START Entries supplied

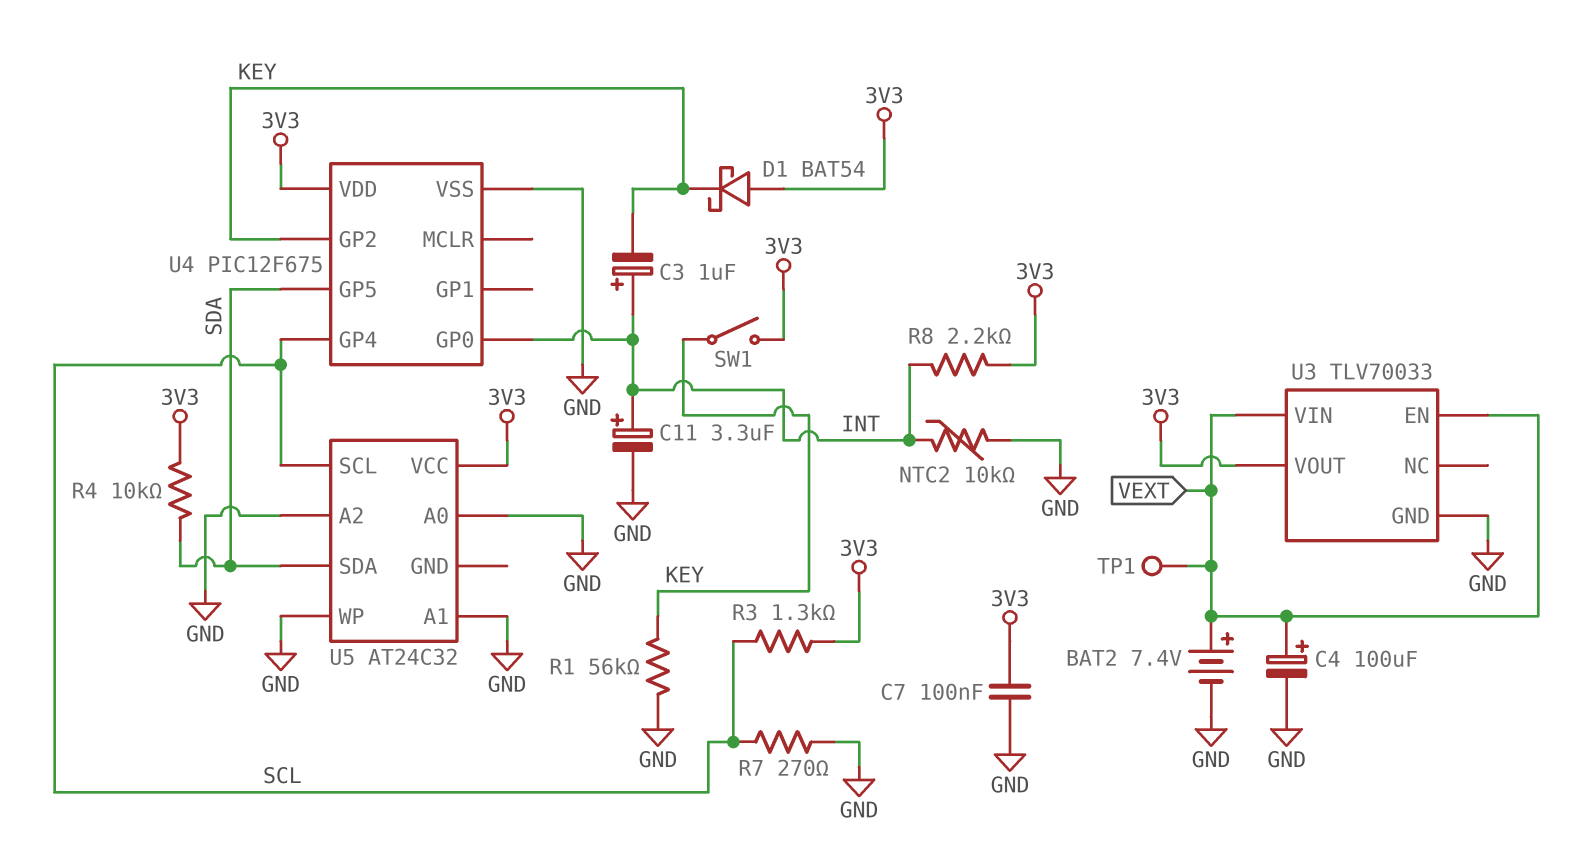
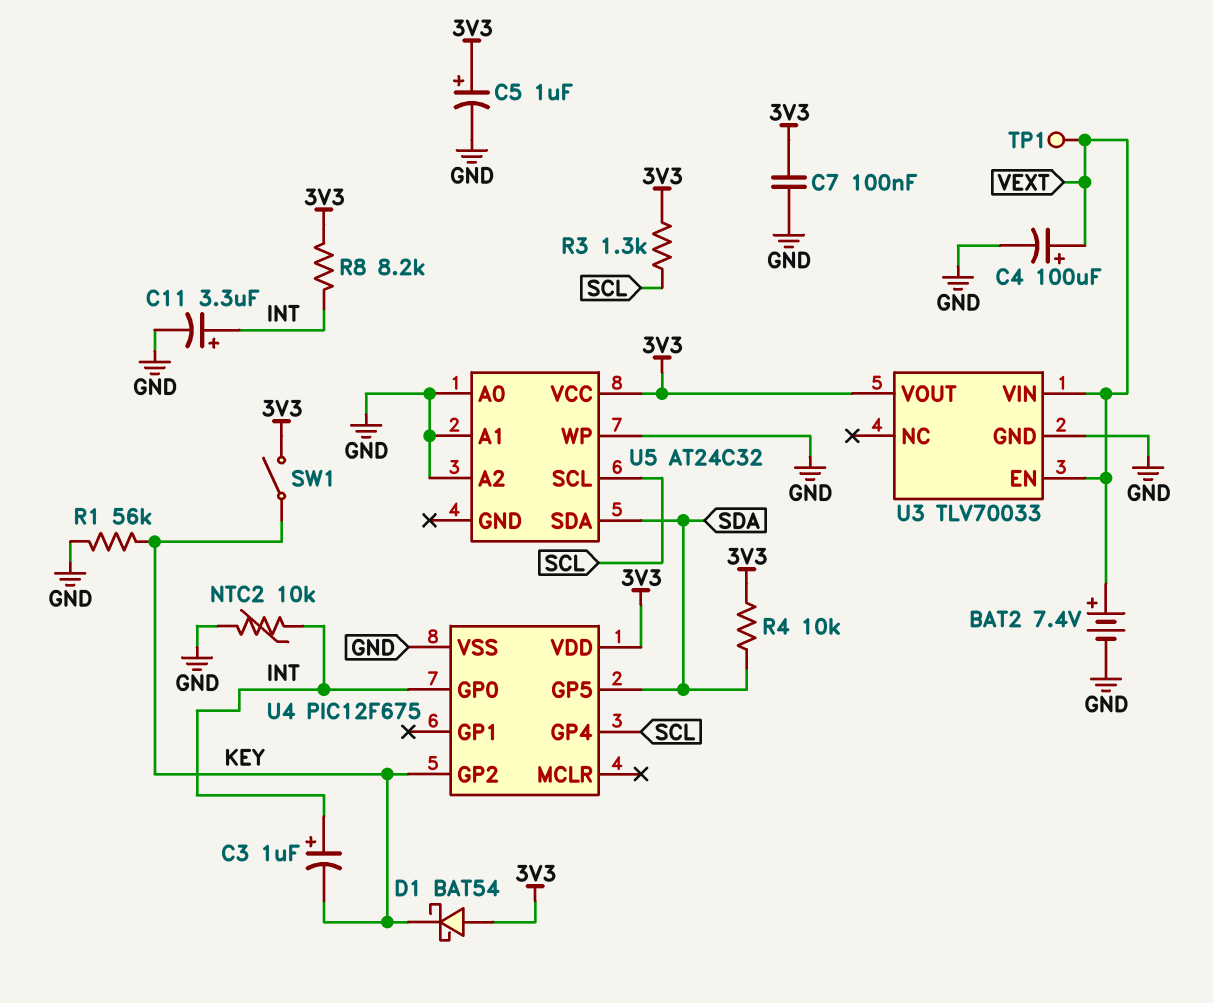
C5: none -> 1uF (plus 3V3, minus GND)
R7: 270 (GND, SCL) -> none
R8: 2.2k (3V3, INT) -> 8.2k (3V3, INT)

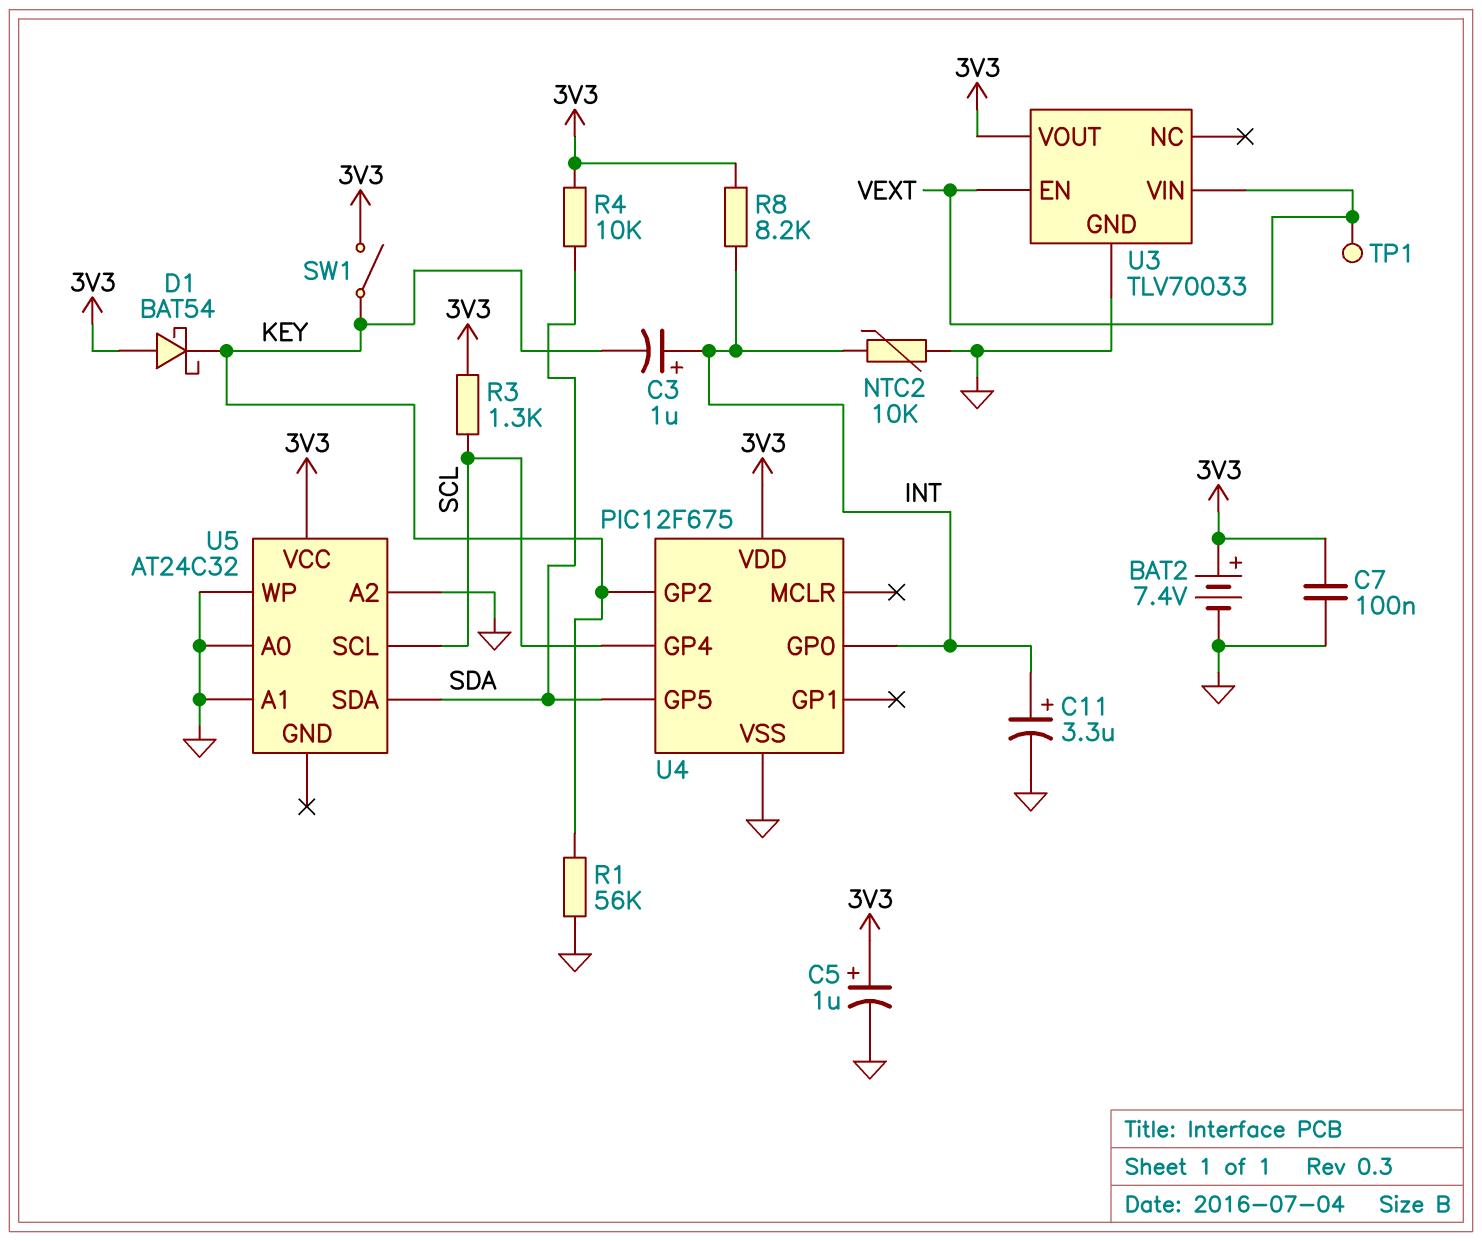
BAT2: 7.4V (plus VEXT, minus GND) -> 7.4V (plus 3V3, minus GND)
C4: 100uF (plus VEXT, minus GND) -> none

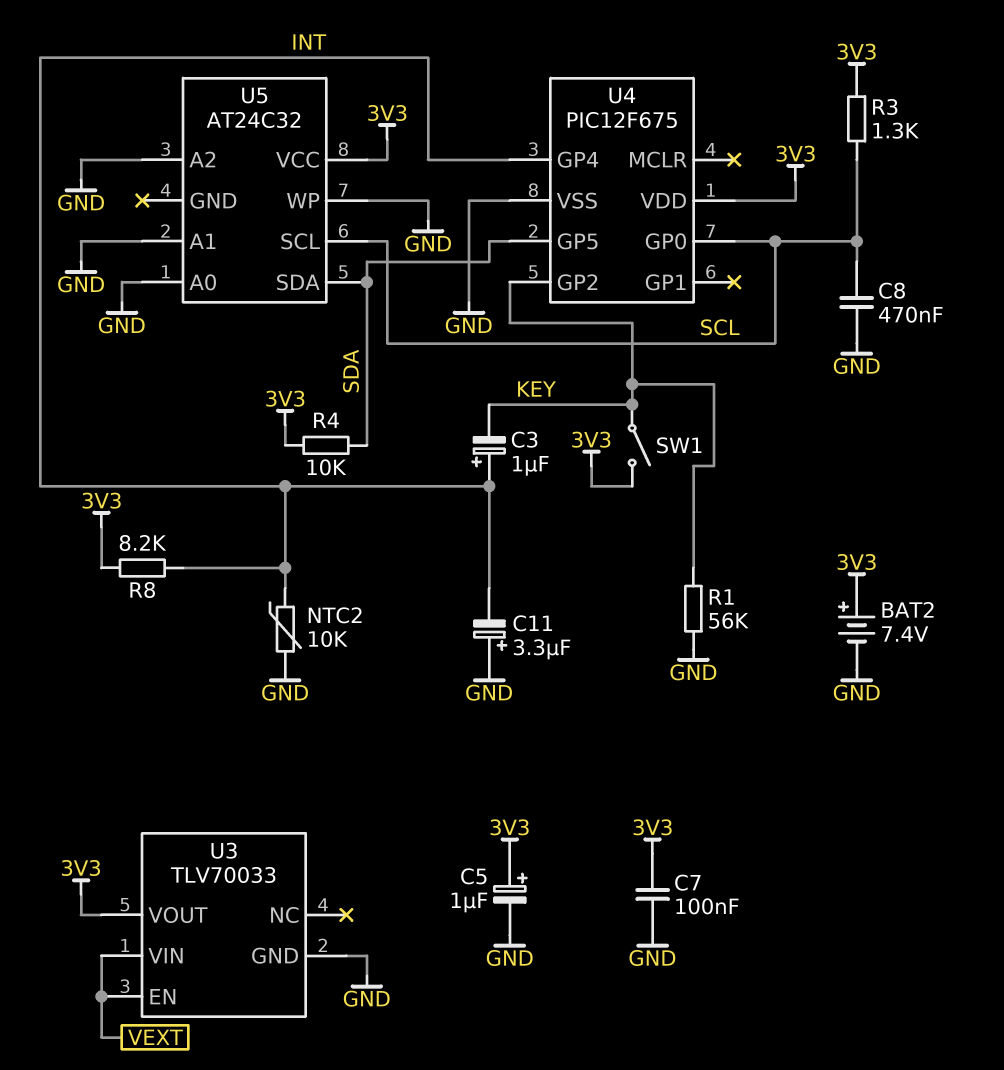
C8: none -> 470nF (GND, SCL)
C11: 3.3uF (plus INT, minus GND) -> 3.3uF (plus GND, minus INT)
D1: schottky BAT54 (A 3V3, K KEY) -> none
TP1: test point (VEXT) -> none
U4 pin GP0: INT -> SCL
U4 pin GP4: SCL -> INT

END Entries supplied

## Your objective
Would you retype the lines of the data above, from the one holding "C11: 3.3uF (plus" through its final line, exactly and without adding any other line?

## Written response
C11: 3.3uF (plus INT, minus GND) -> 3.3uF (plus GND, minus INT)
D1: schottky BAT54 (A 3V3, K KEY) -> none
TP1: test point (VEXT) -> none
U4 pin GP0: INT -> SCL
U4 pin GP4: SCL -> INT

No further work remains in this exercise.